> _Data extract_:
● ● ●

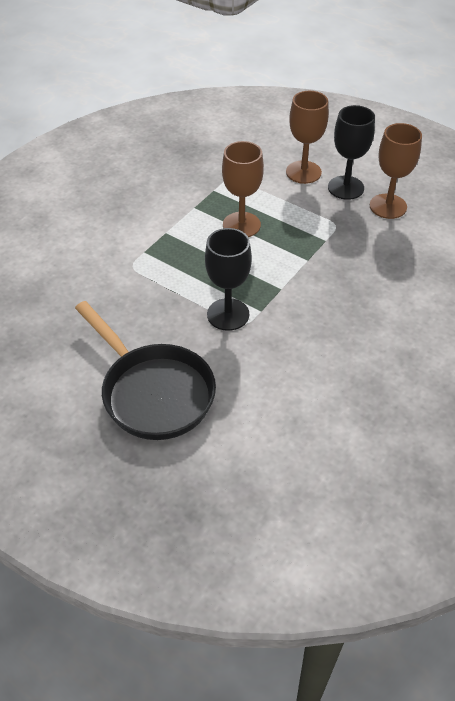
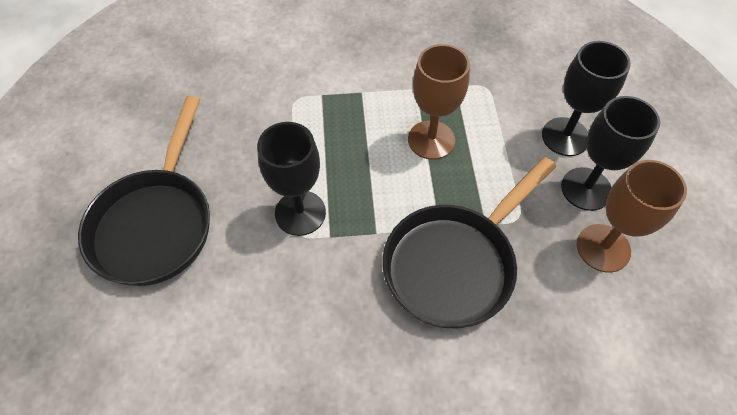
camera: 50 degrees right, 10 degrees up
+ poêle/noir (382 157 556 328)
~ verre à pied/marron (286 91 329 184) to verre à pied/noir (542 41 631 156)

● ● ●

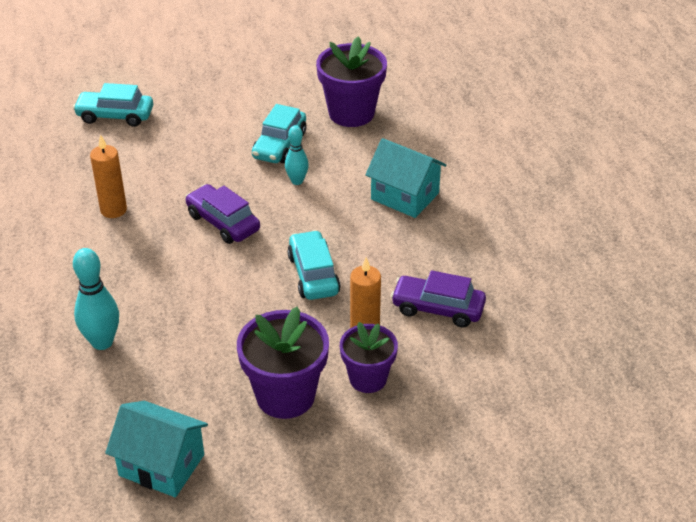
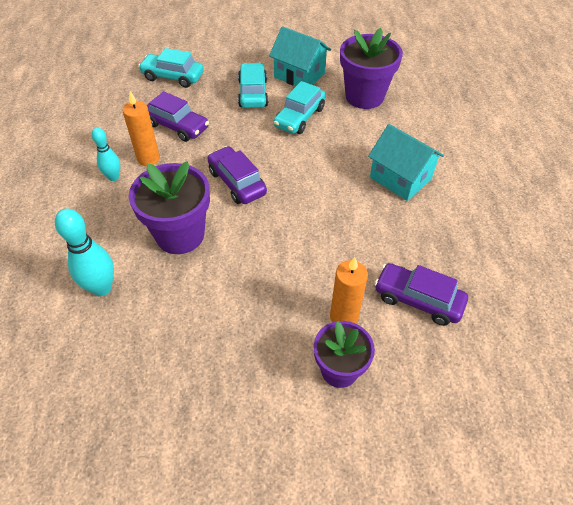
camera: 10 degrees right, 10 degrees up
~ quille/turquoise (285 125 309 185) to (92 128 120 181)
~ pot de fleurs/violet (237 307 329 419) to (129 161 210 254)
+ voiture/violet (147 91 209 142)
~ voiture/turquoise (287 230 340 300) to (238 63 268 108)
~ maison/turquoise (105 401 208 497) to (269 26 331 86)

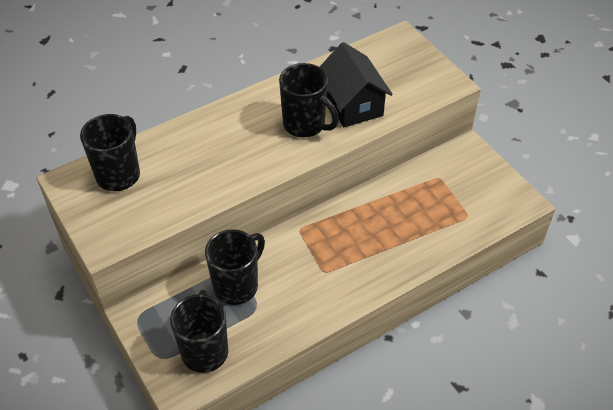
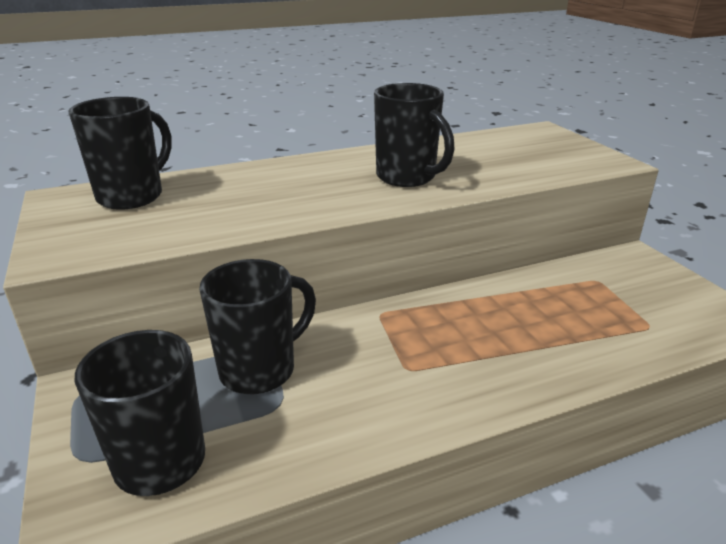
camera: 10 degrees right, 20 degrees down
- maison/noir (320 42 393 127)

● ● ●

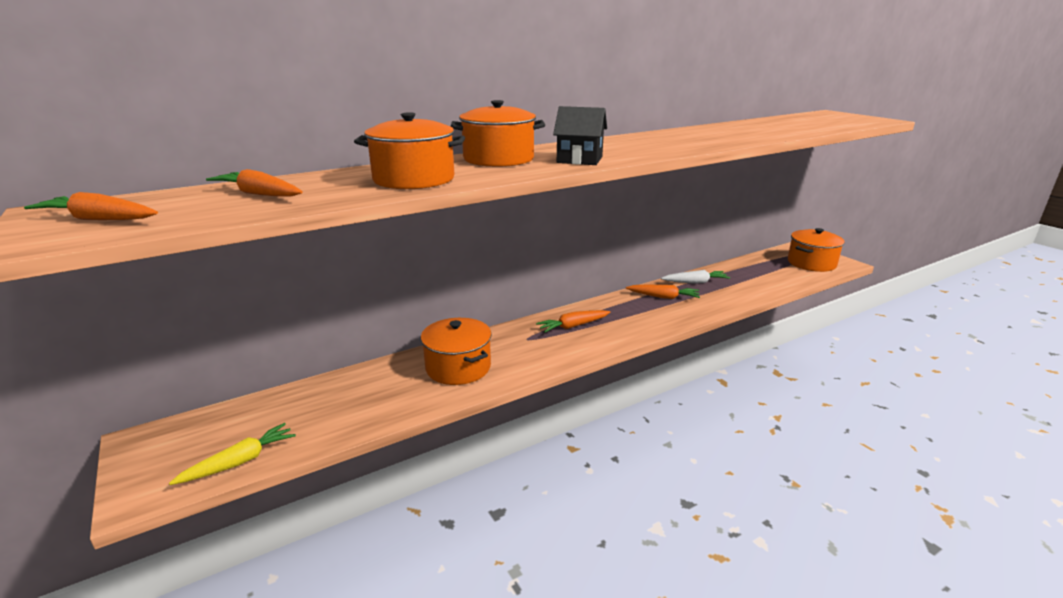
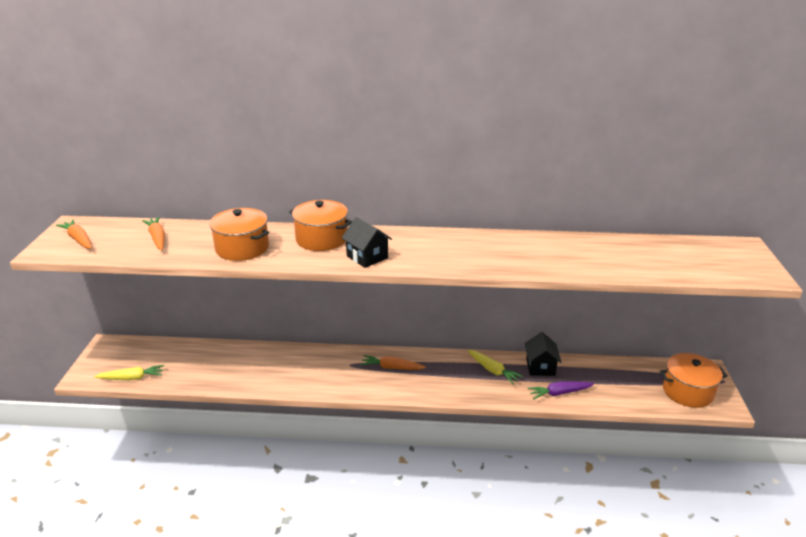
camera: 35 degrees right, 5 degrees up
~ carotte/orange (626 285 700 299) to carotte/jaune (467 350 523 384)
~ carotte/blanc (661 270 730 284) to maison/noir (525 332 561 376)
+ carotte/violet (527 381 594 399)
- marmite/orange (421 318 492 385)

● ● ●

> _What needs to be done_: Above are some records. Output exactly the lines from the one that contains "camera: 10 degrees right, 10 degrees up" to the one that contains "- maison/noir (320 42 393 127)", keeping both, and omit the pictures.

> _Solution to this task_:
camera: 10 degrees right, 10 degrees up
~ quille/turquoise (285 125 309 185) to (92 128 120 181)
~ pot de fleurs/violet (237 307 329 419) to (129 161 210 254)
+ voiture/violet (147 91 209 142)
~ voiture/turquoise (287 230 340 300) to (238 63 268 108)
~ maison/turquoise (105 401 208 497) to (269 26 331 86)

camera: 10 degrees right, 20 degrees down
- maison/noir (320 42 393 127)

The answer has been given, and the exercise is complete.